** Material shown follows **
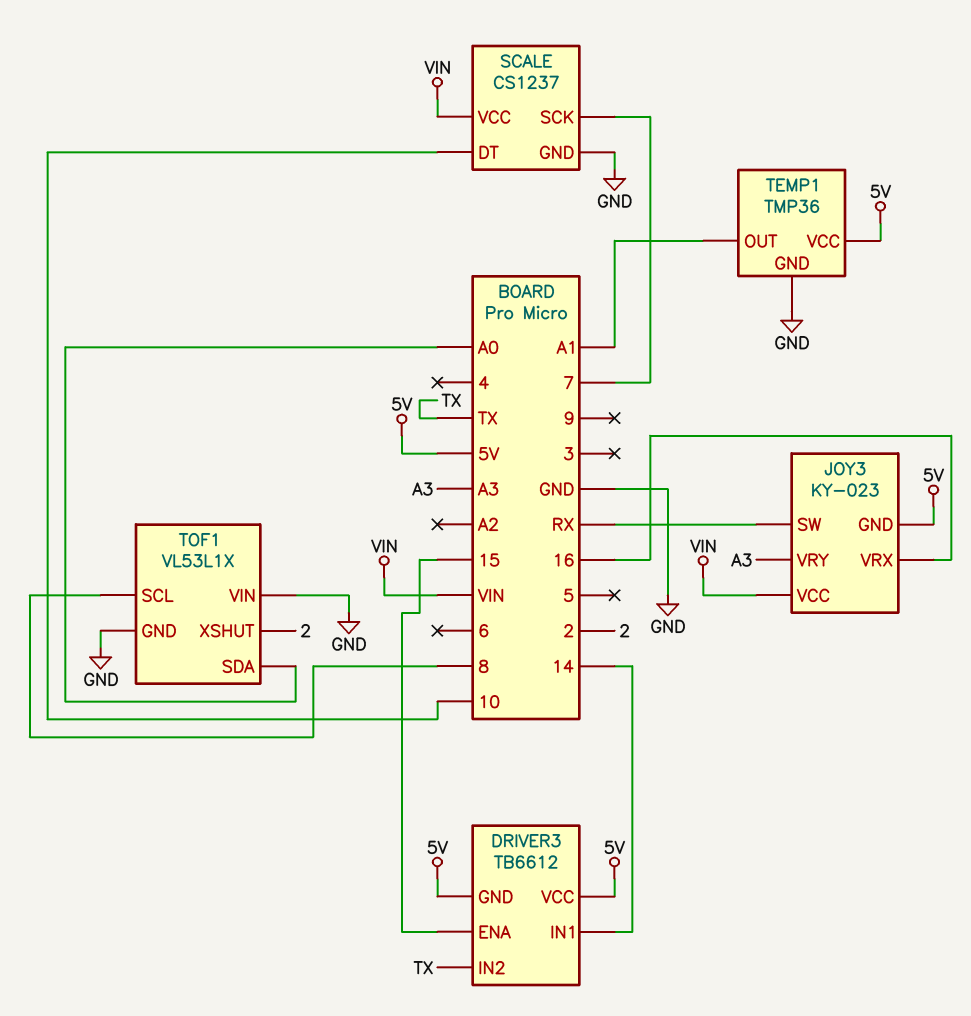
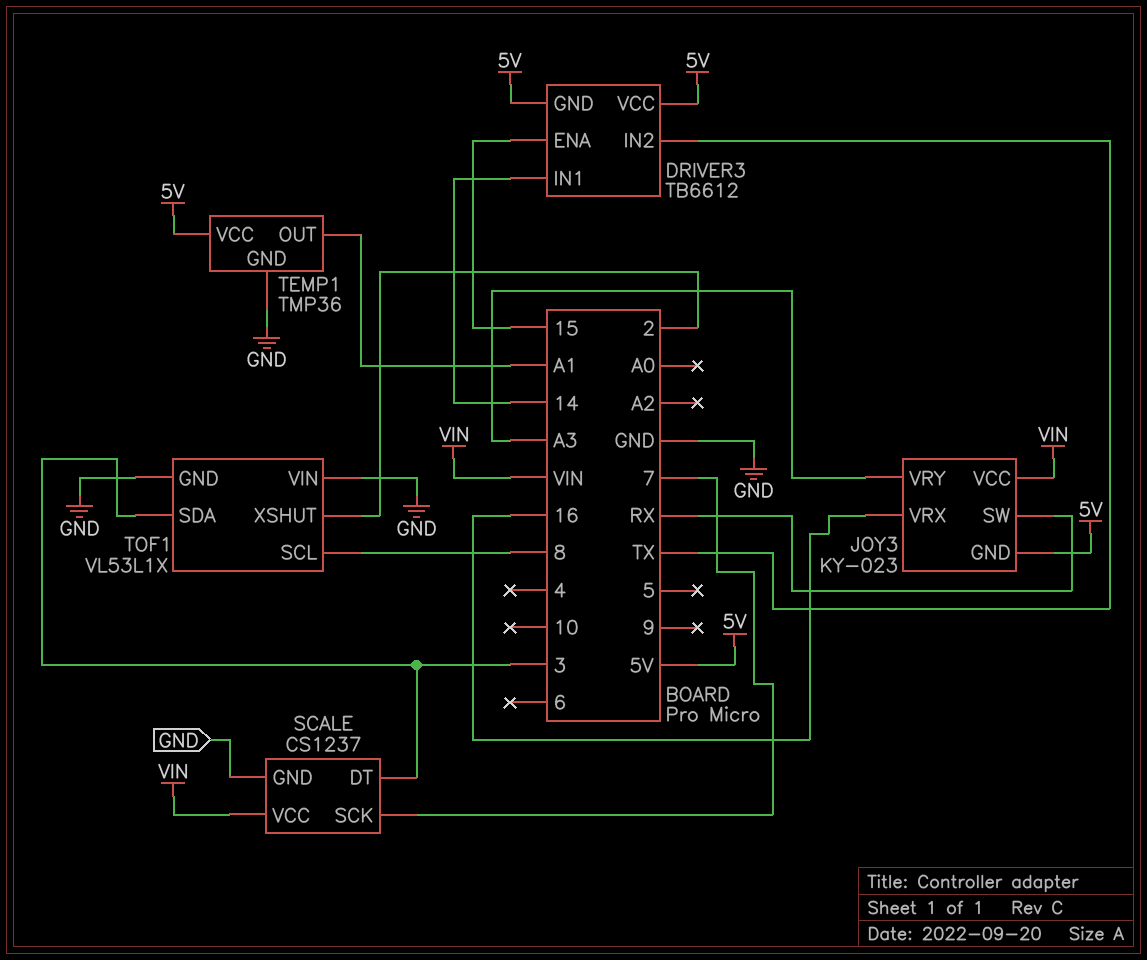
SCALE pin DT: 10 -> 3
TOF1 pin SDA: A0 -> 3

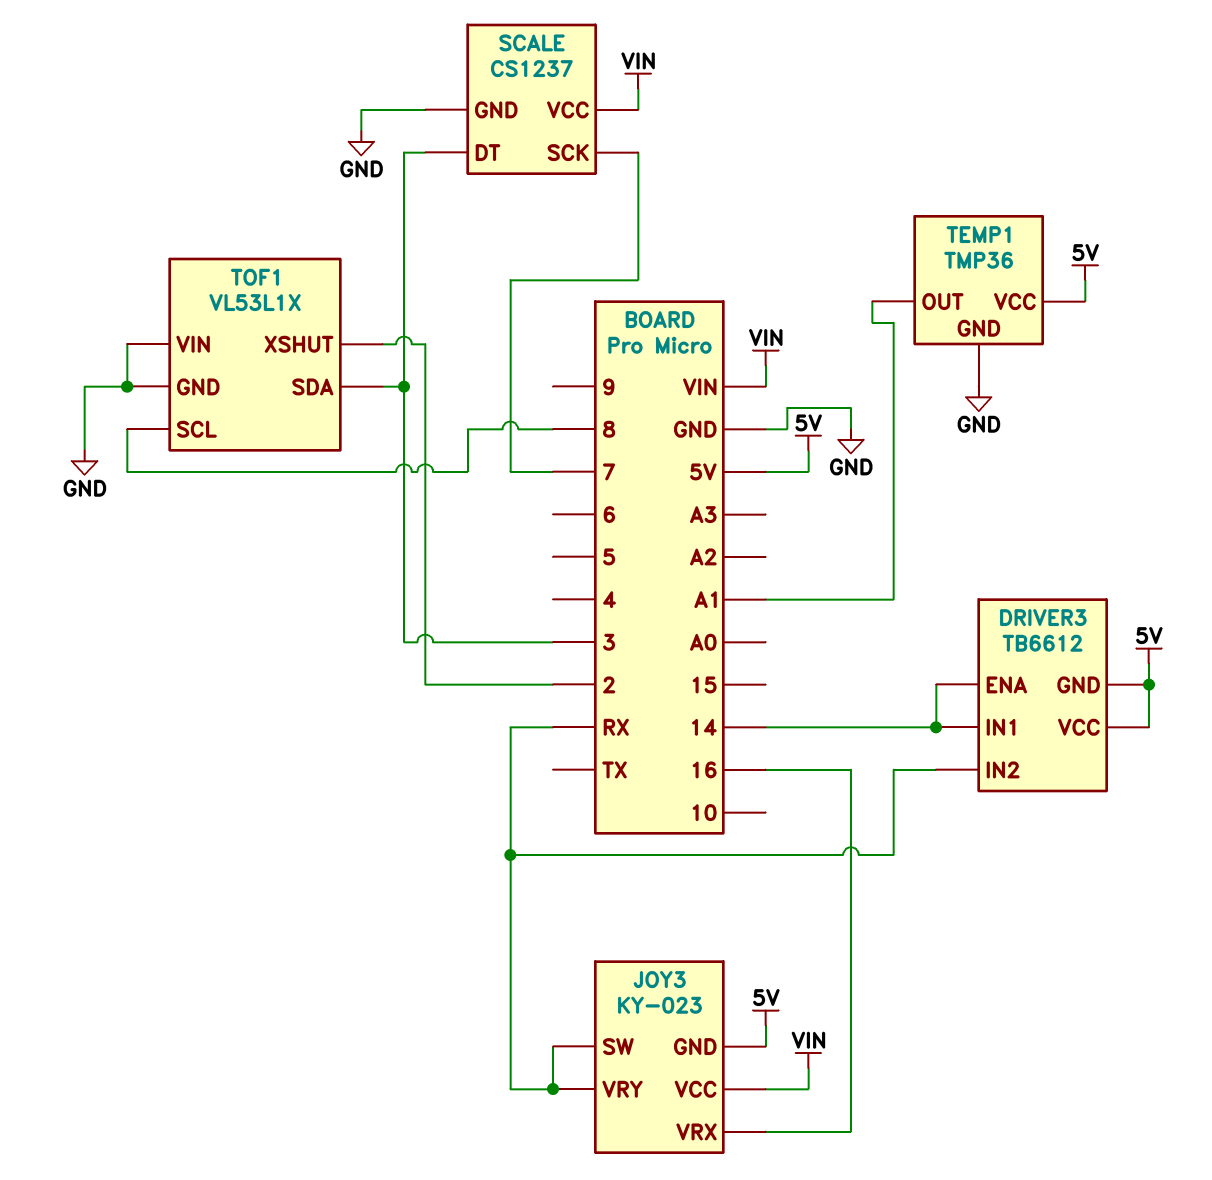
DRIVER3 pin ENA: 15 -> 14
DRIVER3 pin IN2: TX -> RX
JOY3 pin VRY: A3 -> RX

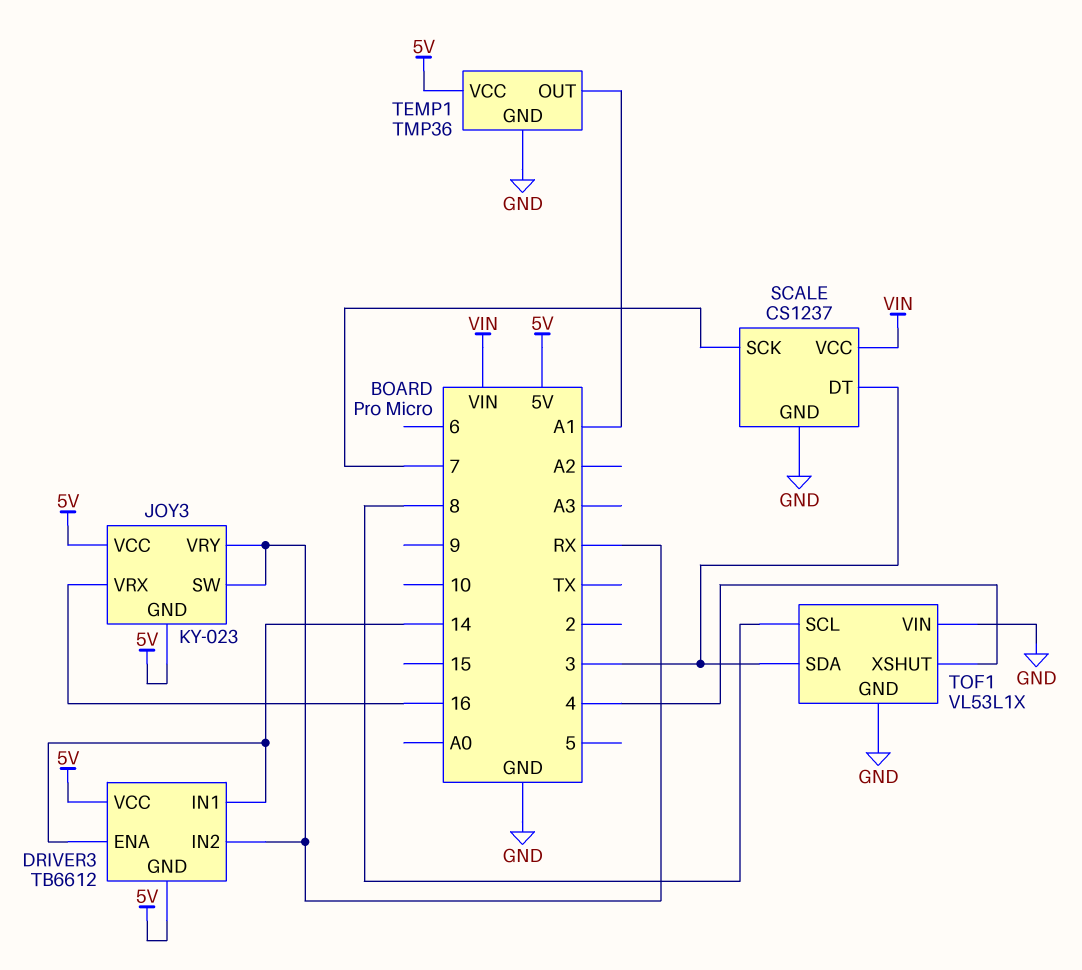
JOY3 pin VCC: VIN -> 5V
TOF1 pin XSHUT: 2 -> 4

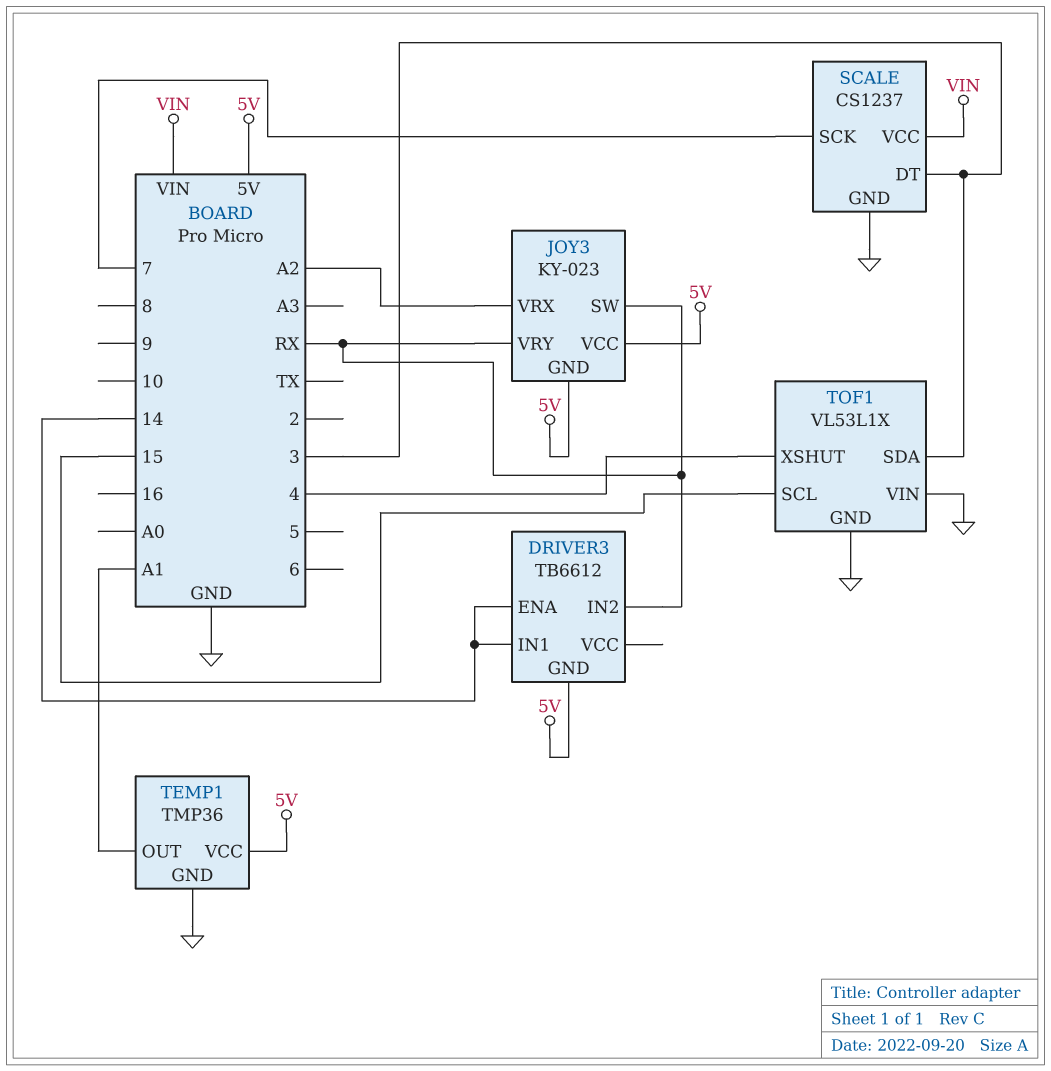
DRIVER3 pin VCC: 5V -> none
JOY3 pin VRX: 16 -> A2
TOF1 pin SCL: 8 -> 15

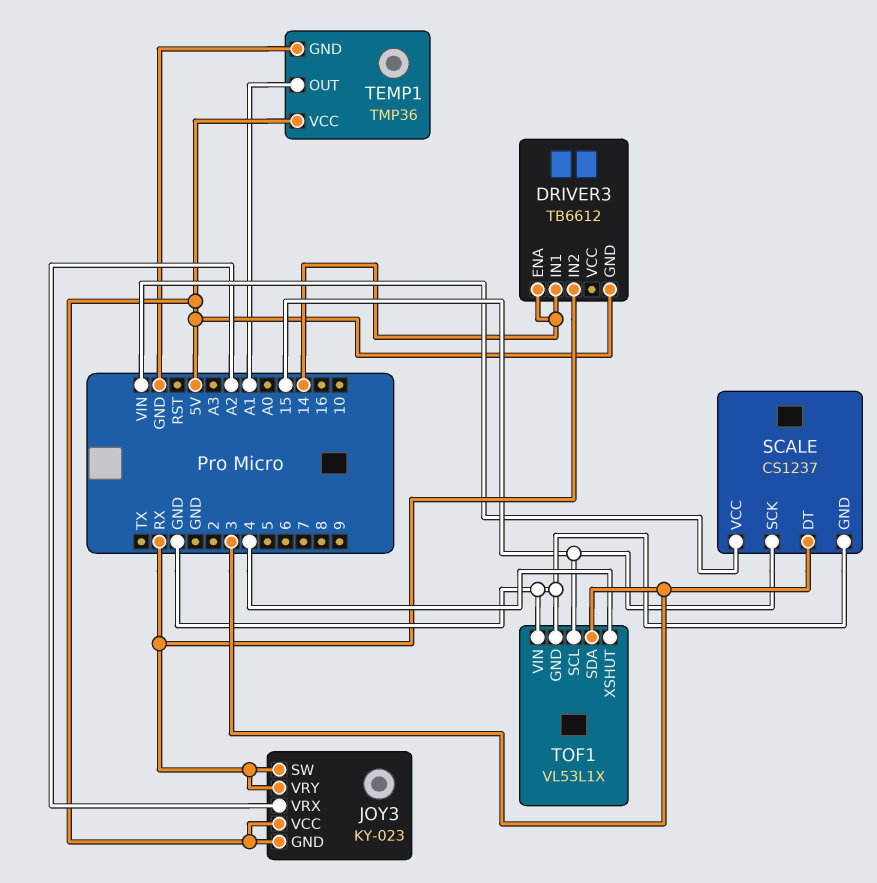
SCALE pin SCK: 7 -> 15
** End of Material shown **
Action item:
Starting at the line that contains "JOY3 pin VCC: VIN -> 5V", restate every line through the end of the records exactly as written, but leave the pictures out.

Task response:
JOY3 pin VCC: VIN -> 5V
TOF1 pin XSHUT: 2 -> 4

DRIVER3 pin VCC: 5V -> none
JOY3 pin VRX: 16 -> A2
TOF1 pin SCL: 8 -> 15

SCALE pin SCK: 7 -> 15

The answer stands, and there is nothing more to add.